▶ Task to complete
Only certain lines below are wanted: those starting at the line containing "camera: 135 degrees right, 5 degrees down" and ending at the line containing "(494, 199) = (394, 478): orange", both included, each retyped exactly.

▶ Material provided
━━━━━━━━━━

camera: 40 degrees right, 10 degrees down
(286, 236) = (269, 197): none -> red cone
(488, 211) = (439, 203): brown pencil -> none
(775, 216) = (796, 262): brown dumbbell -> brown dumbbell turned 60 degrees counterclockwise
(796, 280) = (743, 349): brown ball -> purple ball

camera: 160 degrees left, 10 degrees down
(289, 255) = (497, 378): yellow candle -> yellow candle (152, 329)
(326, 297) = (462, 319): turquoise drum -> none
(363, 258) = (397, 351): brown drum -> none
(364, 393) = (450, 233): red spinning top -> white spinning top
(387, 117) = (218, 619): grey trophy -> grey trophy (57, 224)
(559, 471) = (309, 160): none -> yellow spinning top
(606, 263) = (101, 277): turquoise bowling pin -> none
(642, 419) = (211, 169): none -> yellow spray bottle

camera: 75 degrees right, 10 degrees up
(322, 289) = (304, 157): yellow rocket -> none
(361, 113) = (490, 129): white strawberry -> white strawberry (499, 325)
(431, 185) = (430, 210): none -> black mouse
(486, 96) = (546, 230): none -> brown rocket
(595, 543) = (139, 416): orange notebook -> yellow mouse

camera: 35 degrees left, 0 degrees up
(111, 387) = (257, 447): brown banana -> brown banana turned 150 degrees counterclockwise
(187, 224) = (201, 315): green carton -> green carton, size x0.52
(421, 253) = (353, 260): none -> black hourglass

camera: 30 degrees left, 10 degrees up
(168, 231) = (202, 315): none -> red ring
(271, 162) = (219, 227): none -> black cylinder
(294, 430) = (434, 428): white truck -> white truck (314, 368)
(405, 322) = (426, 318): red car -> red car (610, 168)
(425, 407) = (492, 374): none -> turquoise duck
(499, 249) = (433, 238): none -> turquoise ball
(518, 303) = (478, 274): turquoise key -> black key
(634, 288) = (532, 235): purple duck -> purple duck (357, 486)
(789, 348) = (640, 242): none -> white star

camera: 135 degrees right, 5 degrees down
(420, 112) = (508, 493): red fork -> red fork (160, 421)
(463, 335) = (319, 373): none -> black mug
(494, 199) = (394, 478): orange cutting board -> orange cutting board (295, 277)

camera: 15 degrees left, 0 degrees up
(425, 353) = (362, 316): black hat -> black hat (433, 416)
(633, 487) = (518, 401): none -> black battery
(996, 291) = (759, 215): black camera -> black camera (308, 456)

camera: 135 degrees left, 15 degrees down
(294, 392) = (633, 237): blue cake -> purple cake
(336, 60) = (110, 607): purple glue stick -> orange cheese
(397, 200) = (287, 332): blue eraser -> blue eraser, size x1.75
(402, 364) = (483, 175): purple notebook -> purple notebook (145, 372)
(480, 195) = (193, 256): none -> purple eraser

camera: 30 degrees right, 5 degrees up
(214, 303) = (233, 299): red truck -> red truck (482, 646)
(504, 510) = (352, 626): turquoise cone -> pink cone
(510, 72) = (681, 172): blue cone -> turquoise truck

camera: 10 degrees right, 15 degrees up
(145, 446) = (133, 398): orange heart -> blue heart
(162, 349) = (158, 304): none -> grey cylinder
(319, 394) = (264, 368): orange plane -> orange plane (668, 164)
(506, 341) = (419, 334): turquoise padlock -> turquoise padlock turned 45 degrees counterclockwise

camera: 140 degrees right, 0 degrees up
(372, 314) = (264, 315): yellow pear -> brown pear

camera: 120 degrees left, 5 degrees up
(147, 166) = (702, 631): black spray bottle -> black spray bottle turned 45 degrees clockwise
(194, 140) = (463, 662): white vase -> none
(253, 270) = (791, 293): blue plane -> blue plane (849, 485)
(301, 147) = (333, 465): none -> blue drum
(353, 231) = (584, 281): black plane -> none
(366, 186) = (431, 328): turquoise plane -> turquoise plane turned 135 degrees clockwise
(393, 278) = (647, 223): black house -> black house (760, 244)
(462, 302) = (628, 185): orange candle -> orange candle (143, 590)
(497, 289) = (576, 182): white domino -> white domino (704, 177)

━━━━━━━━━━

▶ Output
camera: 135 degrees right, 5 degrees down
(420, 112) = (508, 493): red fork -> red fork (160, 421)
(463, 335) = (319, 373): none -> black mug
(494, 199) = (394, 478): orange cutting board -> orange cutting board (295, 277)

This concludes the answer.